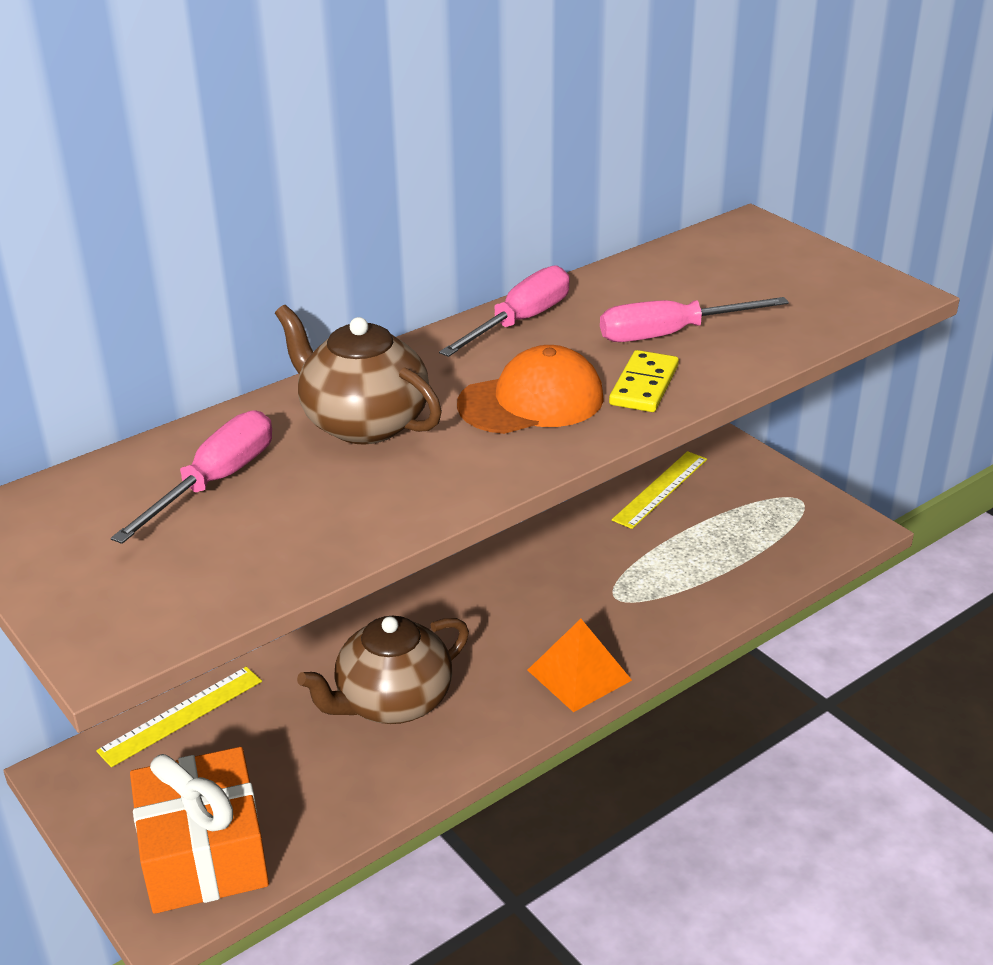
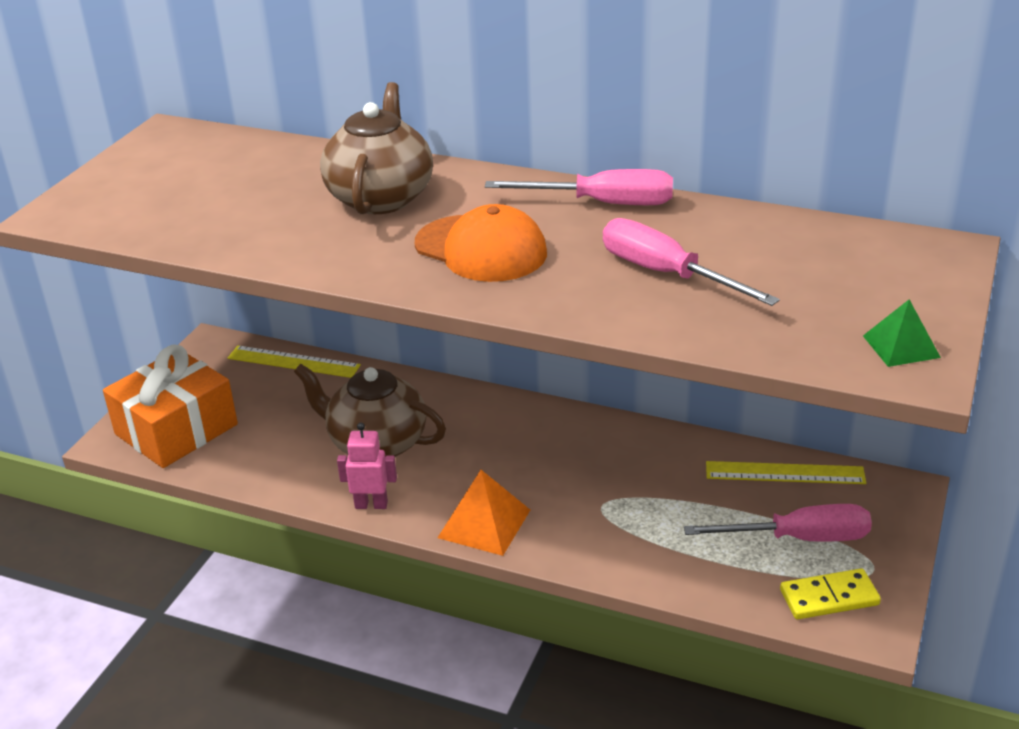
camera: 60 degrees right, 0 degrees up
(215, 482) = (259, 177): pink screwdriver -> pink screwdriver (799, 538)
(486, 739) = (371, 504): none -> pink robot
(644, 385) = (561, 289): yellow domino -> yellow domino (829, 597)
(860, 287) = (901, 346): none -> green pyramid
# # #
* EXERCISE DETAILS
Each record above, in full: return it exactly, pictures excluded.

* WRITTEN RESPONSE
camera: 60 degrees right, 0 degrees up
(215, 482) = (259, 177): pink screwdriver -> pink screwdriver (799, 538)
(486, 739) = (371, 504): none -> pink robot
(644, 385) = (561, 289): yellow domino -> yellow domino (829, 597)
(860, 287) = (901, 346): none -> green pyramid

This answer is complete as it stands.